▶ Action item
Copy out exactly the lines below that run from the one holding "C3: 68nF (+12V, GND) -> 100nF (+12V, GND)" to the one holding "R4: 33 (+12V, W3) -> none", keeping both of those lines and no others.

##########

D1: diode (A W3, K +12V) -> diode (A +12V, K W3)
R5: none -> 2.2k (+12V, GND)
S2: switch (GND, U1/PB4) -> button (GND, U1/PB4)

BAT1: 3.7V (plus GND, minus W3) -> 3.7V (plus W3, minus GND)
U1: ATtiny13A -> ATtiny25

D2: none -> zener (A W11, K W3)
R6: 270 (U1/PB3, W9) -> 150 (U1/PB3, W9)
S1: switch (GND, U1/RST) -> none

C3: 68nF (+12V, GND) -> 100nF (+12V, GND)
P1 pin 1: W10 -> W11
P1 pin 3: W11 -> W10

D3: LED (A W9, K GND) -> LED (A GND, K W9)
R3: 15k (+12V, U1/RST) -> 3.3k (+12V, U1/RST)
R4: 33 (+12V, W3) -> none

##########

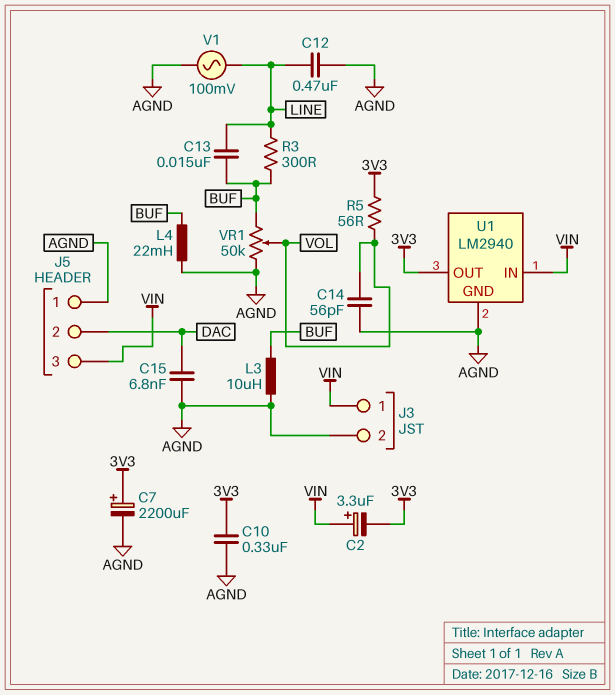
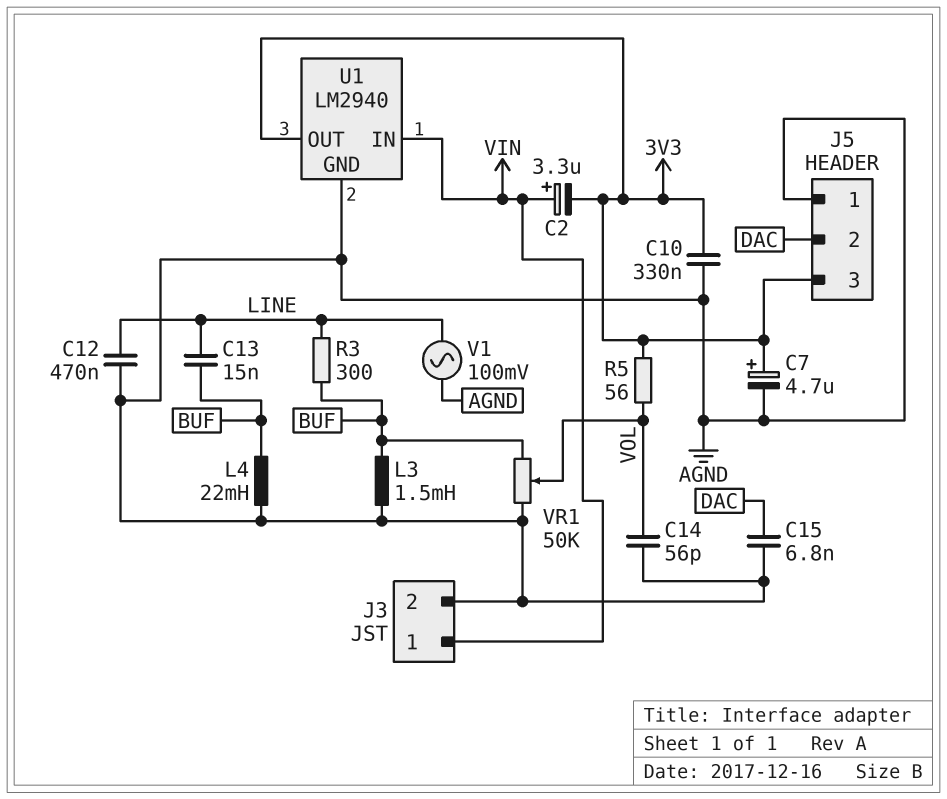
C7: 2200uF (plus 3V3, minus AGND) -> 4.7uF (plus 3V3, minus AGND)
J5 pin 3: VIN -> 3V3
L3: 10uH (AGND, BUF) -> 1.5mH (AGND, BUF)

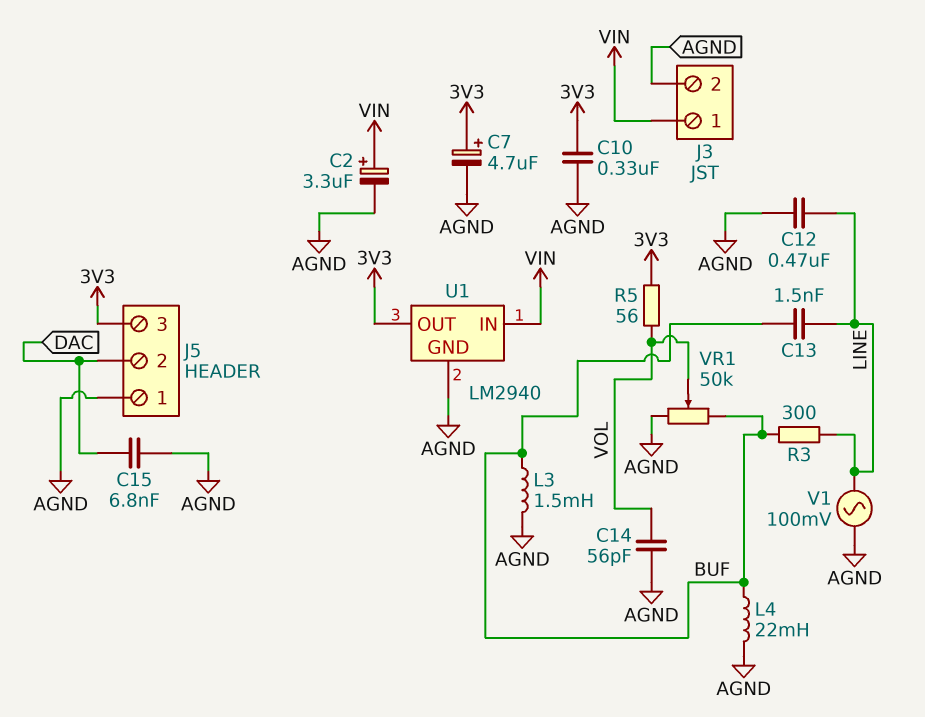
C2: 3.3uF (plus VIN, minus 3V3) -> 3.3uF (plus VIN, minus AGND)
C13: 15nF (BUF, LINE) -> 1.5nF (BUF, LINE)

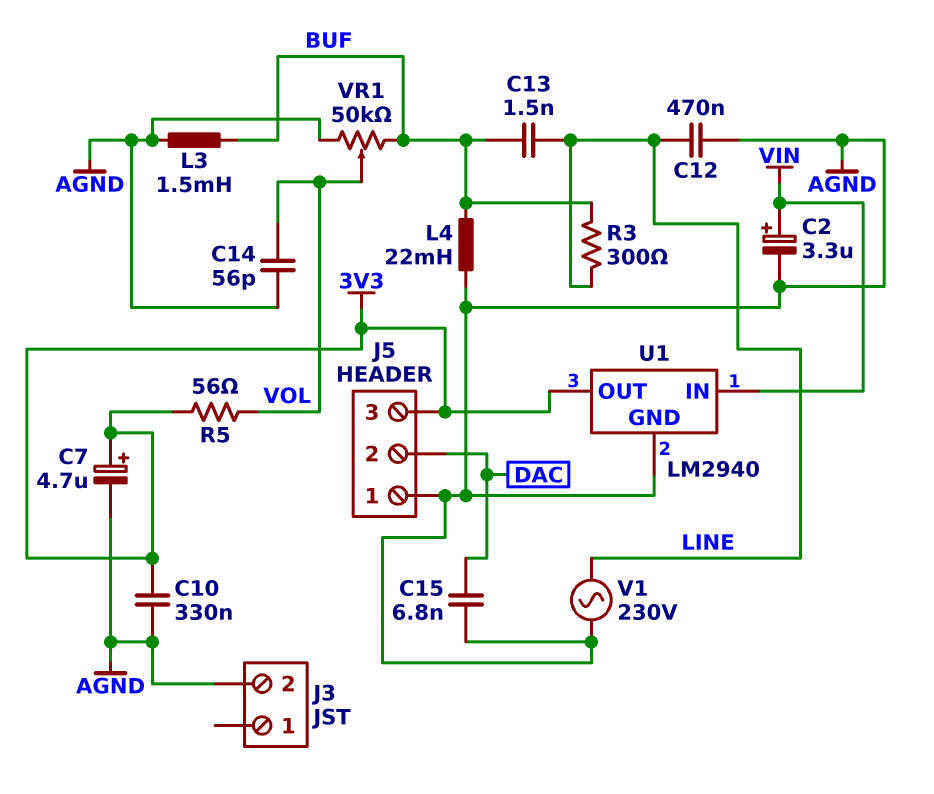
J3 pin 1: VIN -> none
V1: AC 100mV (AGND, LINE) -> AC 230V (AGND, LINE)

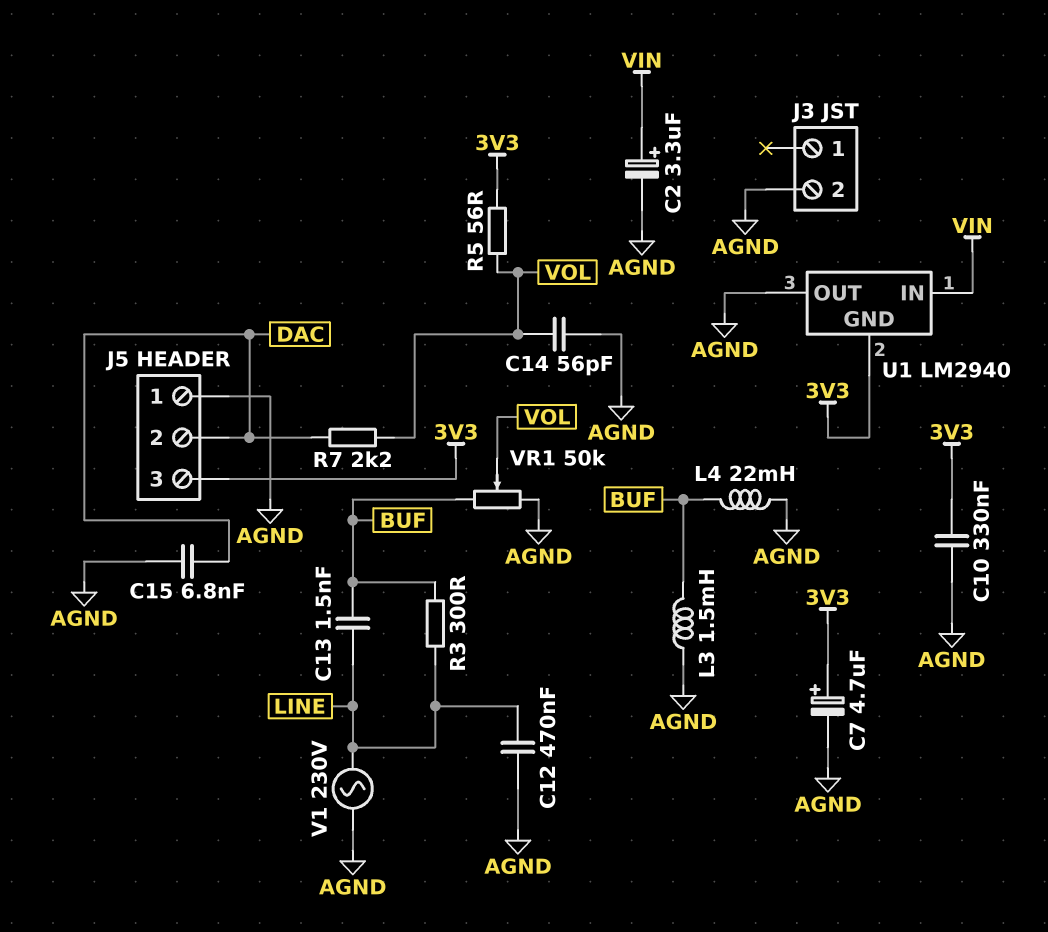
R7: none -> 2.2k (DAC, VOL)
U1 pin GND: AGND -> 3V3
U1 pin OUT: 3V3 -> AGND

##########

▶ Completed exercise
C3: 68nF (+12V, GND) -> 100nF (+12V, GND)
P1 pin 1: W10 -> W11
P1 pin 3: W11 -> W10

D3: LED (A W9, K GND) -> LED (A GND, K W9)
R3: 15k (+12V, U1/RST) -> 3.3k (+12V, U1/RST)
R4: 33 (+12V, W3) -> none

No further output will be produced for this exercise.